Task prompt: Collect every line in the rows below that contains the string "grace", and copy each such line in full.

══ Dataset content ══

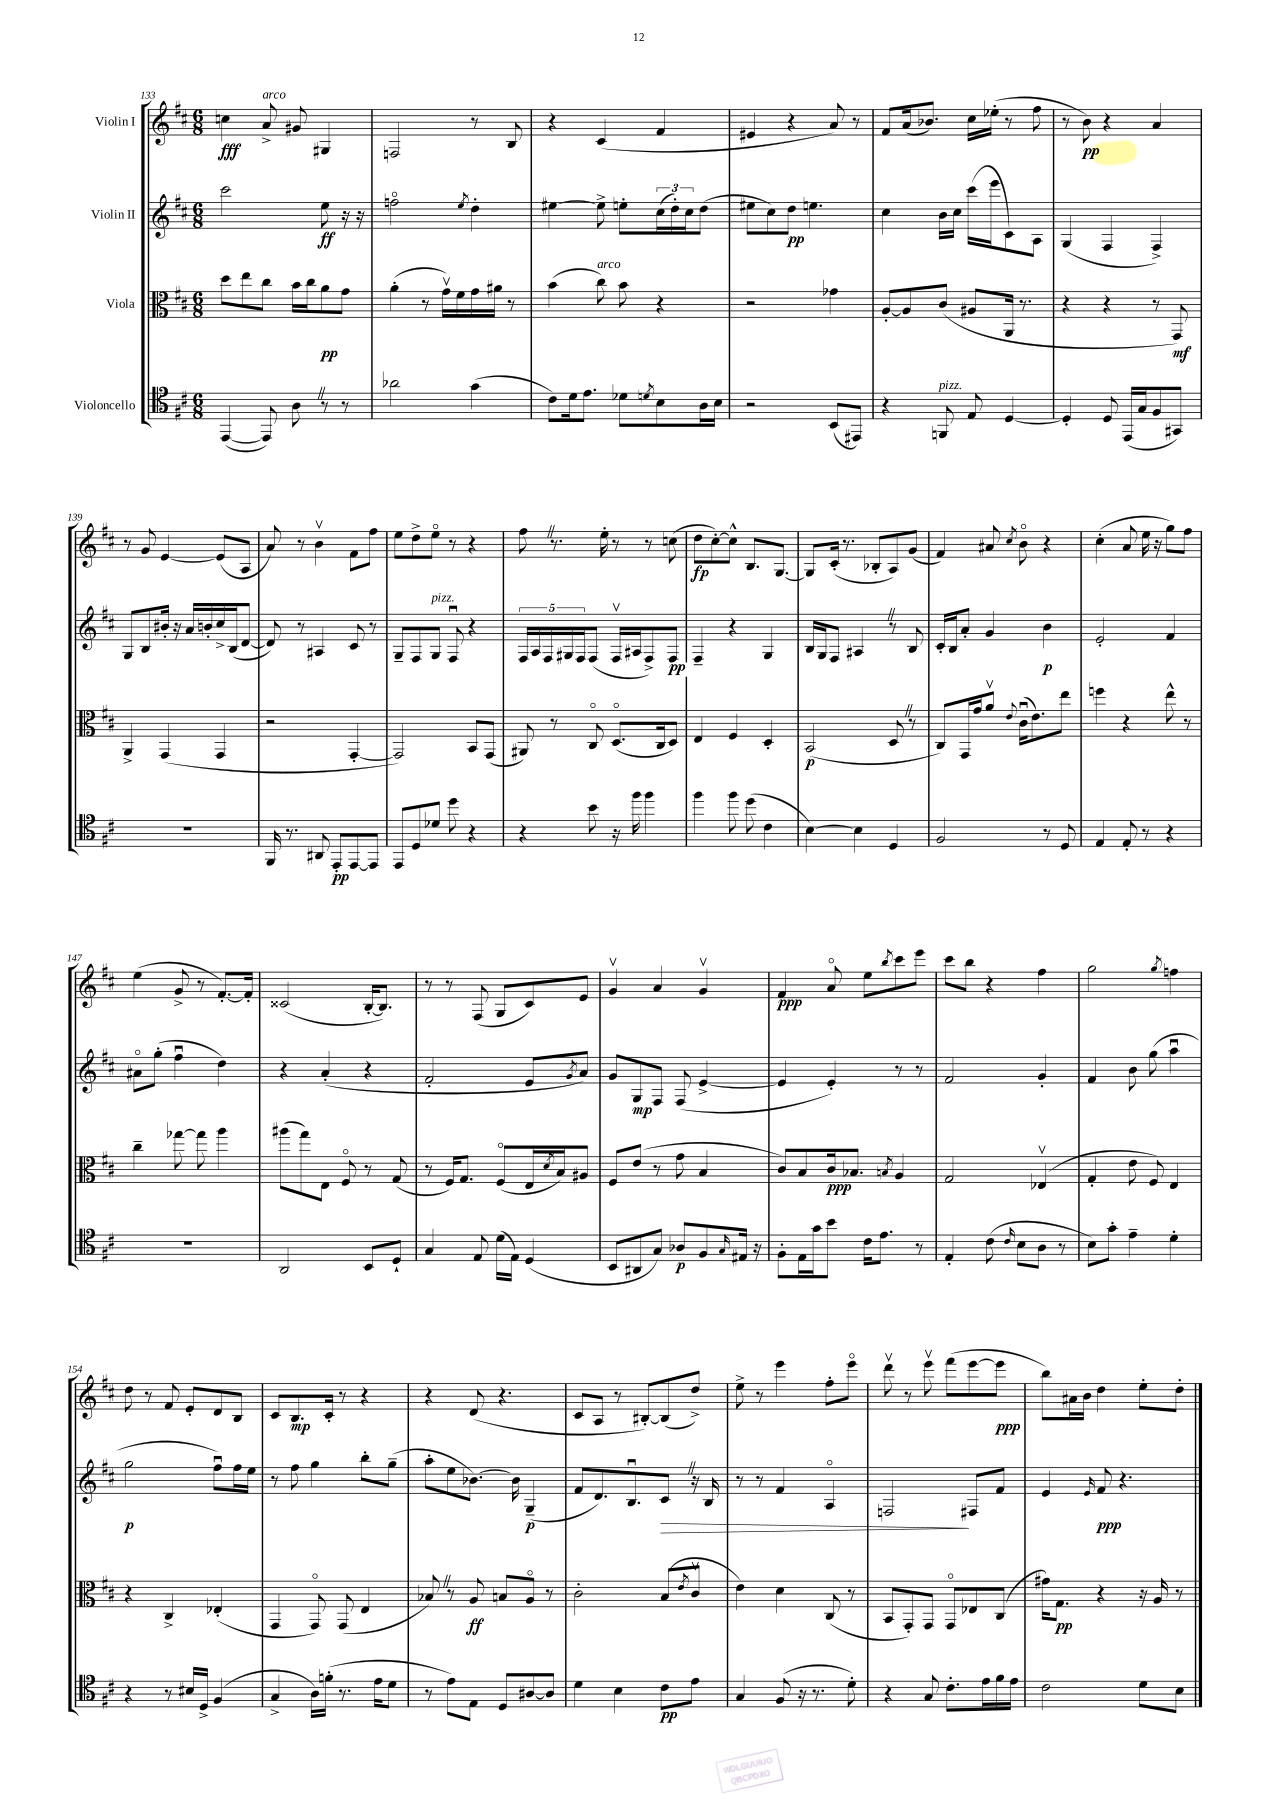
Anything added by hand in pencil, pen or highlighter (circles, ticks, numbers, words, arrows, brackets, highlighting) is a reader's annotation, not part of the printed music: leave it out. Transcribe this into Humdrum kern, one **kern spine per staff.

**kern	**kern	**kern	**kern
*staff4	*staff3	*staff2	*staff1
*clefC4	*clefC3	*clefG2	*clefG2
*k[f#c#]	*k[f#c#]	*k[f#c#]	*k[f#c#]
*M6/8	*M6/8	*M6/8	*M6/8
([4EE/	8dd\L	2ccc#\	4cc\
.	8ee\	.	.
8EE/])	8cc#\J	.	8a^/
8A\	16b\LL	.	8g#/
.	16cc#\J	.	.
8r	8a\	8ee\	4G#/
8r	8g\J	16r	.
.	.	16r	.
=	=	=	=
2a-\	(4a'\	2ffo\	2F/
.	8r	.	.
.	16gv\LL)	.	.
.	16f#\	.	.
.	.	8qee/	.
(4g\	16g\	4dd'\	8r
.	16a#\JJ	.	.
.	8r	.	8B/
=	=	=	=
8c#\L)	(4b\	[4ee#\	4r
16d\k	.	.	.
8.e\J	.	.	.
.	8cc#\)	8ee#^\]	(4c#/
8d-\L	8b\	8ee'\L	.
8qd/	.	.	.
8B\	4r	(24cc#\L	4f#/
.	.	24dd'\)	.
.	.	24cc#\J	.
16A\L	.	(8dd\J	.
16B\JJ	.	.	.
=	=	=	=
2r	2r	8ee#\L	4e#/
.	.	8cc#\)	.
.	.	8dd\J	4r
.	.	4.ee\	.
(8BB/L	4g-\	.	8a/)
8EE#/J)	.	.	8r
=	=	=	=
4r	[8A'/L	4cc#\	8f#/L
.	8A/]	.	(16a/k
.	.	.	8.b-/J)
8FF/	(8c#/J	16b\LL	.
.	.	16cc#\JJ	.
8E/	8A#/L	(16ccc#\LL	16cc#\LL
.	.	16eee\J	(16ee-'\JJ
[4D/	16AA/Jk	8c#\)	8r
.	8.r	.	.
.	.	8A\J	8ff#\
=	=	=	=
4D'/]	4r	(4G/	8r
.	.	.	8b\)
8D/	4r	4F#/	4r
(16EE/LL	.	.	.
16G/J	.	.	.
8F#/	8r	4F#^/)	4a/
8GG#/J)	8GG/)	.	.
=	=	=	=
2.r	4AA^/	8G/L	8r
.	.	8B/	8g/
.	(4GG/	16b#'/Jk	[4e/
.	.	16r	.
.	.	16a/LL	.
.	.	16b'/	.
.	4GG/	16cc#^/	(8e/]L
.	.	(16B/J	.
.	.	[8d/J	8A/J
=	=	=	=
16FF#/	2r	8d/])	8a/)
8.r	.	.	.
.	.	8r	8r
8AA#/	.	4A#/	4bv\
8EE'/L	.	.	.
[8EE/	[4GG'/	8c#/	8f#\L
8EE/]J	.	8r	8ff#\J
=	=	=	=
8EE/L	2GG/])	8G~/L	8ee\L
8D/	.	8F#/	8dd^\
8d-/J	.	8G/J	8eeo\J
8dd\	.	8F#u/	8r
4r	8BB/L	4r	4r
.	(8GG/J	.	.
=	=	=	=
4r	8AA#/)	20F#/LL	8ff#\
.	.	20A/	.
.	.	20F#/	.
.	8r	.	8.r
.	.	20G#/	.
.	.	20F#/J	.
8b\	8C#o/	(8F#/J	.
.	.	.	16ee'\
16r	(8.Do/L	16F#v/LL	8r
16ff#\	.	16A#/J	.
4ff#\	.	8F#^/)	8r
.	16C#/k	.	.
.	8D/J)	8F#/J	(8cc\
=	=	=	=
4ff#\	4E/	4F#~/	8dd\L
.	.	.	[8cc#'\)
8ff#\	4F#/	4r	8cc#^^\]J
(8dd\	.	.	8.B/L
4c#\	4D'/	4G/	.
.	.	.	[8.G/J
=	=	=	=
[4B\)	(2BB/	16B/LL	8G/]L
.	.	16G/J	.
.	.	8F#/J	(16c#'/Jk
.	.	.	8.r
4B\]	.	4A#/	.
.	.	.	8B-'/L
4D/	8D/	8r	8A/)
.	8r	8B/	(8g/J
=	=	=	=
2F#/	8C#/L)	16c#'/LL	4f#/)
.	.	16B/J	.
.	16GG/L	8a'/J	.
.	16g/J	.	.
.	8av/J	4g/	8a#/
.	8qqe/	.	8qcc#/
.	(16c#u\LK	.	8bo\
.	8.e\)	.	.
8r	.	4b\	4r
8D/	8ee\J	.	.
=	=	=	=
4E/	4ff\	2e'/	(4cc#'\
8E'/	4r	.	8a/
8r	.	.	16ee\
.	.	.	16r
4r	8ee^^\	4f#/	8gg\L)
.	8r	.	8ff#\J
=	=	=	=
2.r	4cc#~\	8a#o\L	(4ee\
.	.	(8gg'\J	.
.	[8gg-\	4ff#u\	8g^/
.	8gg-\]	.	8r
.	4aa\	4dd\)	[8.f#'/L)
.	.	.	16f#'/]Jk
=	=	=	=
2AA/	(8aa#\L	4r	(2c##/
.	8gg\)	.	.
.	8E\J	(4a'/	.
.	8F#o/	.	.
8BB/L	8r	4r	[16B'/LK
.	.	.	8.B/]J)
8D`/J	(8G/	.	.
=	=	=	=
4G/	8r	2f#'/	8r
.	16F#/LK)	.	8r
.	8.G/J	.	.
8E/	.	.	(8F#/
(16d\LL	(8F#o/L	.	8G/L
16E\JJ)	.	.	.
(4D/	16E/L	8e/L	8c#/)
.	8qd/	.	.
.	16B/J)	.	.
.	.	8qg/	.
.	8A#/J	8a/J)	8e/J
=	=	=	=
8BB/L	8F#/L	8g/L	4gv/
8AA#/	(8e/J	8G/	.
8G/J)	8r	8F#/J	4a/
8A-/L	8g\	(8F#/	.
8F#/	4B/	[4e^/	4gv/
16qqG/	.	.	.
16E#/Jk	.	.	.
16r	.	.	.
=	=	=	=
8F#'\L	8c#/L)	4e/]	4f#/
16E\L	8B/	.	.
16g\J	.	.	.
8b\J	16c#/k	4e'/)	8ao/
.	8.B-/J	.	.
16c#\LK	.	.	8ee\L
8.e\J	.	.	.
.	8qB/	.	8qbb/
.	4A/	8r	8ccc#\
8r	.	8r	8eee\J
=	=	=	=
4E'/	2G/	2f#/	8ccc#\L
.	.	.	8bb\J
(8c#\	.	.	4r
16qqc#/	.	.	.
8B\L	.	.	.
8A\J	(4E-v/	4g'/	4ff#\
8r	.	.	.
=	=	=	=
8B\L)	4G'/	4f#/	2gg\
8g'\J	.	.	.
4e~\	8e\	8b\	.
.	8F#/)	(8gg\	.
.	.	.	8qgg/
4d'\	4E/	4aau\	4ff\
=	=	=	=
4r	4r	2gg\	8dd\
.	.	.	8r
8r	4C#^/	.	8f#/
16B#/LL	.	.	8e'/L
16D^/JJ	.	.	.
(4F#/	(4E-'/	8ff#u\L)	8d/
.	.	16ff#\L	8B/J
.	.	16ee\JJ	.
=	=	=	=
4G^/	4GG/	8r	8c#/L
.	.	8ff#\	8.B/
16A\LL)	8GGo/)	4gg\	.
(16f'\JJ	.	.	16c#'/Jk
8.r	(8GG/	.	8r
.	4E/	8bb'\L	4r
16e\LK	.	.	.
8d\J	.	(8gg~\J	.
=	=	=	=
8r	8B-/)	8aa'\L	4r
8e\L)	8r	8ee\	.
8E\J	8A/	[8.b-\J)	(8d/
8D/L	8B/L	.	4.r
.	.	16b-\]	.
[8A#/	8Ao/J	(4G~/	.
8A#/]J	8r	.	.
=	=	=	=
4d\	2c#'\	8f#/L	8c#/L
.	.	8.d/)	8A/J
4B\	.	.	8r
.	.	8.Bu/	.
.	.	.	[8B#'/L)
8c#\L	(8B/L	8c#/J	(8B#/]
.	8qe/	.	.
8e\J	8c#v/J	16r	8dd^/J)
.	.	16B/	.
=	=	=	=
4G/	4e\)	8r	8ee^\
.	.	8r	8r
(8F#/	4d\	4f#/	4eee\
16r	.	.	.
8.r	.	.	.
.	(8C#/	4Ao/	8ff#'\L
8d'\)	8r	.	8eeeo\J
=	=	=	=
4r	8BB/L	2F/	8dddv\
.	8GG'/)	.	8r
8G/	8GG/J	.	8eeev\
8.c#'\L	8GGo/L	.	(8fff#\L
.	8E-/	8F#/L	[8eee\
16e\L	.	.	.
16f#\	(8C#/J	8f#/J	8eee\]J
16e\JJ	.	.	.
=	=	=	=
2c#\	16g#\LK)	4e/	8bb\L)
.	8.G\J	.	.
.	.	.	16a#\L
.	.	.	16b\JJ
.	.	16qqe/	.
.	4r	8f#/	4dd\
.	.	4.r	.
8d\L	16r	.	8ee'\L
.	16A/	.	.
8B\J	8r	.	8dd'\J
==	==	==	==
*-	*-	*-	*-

═══
══ Dataset content ══

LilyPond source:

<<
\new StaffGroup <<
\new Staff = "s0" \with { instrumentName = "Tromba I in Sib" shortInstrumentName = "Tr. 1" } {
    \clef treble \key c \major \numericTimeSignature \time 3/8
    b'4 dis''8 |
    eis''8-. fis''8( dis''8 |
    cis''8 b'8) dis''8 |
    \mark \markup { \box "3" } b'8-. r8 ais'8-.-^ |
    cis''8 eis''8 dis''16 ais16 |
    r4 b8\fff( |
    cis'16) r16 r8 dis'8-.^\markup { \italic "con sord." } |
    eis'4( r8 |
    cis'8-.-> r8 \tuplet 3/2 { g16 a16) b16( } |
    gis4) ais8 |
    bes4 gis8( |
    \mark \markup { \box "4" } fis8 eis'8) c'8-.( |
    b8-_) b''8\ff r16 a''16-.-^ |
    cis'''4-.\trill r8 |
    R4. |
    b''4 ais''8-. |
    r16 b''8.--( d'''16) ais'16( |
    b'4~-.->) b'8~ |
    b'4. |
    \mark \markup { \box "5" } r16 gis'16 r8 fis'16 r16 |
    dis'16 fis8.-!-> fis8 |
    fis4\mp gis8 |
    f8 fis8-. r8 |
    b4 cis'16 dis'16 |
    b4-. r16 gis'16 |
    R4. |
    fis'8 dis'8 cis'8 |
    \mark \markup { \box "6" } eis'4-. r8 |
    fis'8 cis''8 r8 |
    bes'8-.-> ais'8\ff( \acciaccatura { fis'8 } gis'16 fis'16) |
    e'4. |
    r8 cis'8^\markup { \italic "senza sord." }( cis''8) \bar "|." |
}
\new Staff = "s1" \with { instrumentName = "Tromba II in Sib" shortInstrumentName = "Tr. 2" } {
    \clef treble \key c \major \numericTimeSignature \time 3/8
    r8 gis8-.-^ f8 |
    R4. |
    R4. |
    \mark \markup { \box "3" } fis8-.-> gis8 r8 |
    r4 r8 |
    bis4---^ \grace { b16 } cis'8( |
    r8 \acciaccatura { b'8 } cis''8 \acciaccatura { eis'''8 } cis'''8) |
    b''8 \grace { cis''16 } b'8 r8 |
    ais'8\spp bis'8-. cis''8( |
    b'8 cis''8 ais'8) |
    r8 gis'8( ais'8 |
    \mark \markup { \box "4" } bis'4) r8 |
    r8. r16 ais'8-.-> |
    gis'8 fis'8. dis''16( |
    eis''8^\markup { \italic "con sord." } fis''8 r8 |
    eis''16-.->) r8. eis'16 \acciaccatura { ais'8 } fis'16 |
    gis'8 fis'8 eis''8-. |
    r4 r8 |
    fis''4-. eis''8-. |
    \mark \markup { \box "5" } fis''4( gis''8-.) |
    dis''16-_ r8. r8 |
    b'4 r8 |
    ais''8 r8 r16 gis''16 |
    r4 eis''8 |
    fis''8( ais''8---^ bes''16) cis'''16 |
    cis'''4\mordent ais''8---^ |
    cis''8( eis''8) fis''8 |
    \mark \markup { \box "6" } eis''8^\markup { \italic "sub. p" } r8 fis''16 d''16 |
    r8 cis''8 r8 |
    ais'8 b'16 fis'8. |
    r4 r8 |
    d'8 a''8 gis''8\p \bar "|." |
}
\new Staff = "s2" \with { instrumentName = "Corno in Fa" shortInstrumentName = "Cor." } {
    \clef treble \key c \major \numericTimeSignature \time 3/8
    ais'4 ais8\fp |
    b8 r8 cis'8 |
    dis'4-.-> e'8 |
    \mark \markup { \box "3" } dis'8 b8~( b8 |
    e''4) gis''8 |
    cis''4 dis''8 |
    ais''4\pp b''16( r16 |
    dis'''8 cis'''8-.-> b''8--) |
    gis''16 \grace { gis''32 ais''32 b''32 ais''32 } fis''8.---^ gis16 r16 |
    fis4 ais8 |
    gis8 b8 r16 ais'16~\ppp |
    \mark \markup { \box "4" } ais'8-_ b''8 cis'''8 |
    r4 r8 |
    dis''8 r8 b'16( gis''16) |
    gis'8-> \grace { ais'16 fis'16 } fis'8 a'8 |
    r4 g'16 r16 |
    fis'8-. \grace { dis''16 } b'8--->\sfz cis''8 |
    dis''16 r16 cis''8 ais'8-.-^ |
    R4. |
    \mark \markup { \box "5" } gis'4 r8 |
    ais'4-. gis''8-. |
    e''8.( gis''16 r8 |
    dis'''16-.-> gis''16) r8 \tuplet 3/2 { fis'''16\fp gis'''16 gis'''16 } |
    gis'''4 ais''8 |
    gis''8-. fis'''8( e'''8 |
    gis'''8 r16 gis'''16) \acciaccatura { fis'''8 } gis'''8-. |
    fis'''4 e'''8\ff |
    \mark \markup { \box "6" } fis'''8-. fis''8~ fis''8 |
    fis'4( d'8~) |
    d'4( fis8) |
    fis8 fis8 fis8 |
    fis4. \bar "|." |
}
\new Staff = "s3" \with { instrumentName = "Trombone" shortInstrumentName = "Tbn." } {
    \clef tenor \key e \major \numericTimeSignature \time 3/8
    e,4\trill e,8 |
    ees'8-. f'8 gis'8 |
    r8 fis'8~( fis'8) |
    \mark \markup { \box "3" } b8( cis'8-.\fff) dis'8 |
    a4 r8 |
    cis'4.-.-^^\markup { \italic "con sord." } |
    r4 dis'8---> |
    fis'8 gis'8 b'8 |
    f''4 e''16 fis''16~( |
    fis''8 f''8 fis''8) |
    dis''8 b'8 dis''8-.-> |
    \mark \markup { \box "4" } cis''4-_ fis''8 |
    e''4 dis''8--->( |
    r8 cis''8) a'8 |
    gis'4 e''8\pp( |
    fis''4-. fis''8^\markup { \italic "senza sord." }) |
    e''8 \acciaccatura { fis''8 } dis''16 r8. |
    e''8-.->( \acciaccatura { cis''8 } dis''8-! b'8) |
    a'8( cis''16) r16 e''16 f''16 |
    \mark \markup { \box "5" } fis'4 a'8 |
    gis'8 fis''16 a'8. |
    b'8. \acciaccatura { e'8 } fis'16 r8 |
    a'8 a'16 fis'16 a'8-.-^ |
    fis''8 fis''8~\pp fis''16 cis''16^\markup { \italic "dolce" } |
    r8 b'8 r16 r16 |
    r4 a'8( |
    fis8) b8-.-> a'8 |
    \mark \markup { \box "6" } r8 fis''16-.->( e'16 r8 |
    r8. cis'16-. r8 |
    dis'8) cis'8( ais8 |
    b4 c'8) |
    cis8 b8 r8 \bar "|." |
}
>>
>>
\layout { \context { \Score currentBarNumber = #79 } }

═══

Output for this task:
    bis4---^ \grace { b16 } cis'8( |
    b''8 \grace { cis''16 } b'8 r8 |
    gis''16 \grace { gis''32 ais''32 b''32 ais''32 } fis''8.---^ gis16 r16 |
    gis'8-> \grace { ais'16 fis'16 } fis'8 a'8 |
    fis'8-. \grace { dis''16 } b'8--->\sfz cis''8 |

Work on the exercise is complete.